Task: Copy out all lines bearing the word "pawn" from the listing below.

Exercise materials:
>>
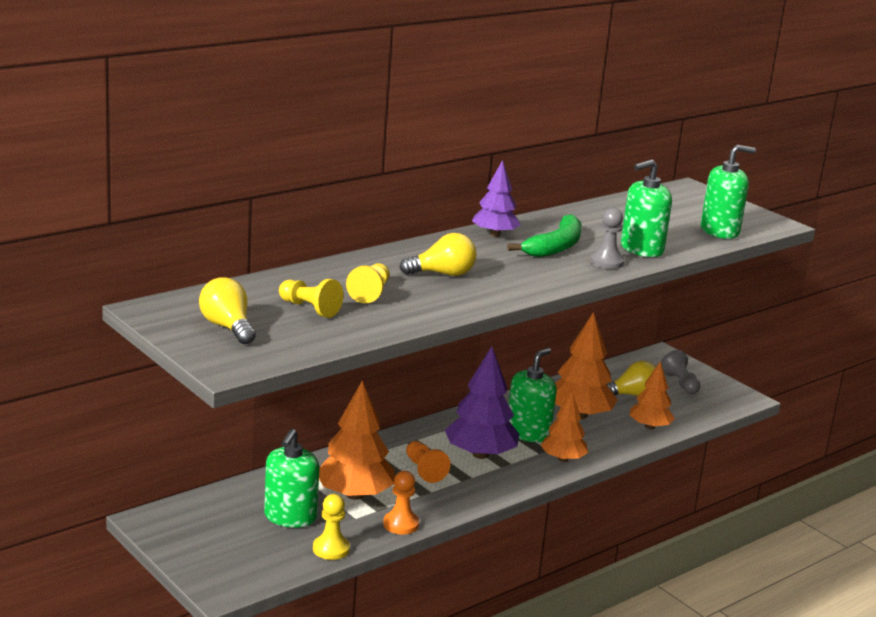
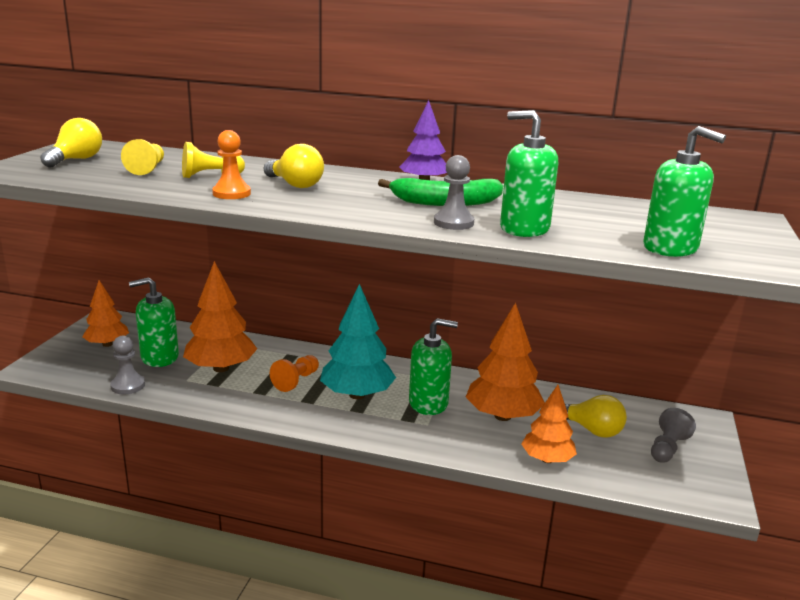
camera: 55 degrees right, 0 degrees up
(331, 549) = (128, 385): yellow pawn -> grey pawn
(401, 524) = (197, 399): orange pawn -> orange pawn (231, 193)
(480, 454) = (357, 395): purple tree -> turquoise tree
(563, 459) = (408, 434): orange tree -> orange tree (107, 344)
<<
Result of this task:
(331, 549) = (128, 385): yellow pawn -> grey pawn
(401, 524) = (197, 399): orange pawn -> orange pawn (231, 193)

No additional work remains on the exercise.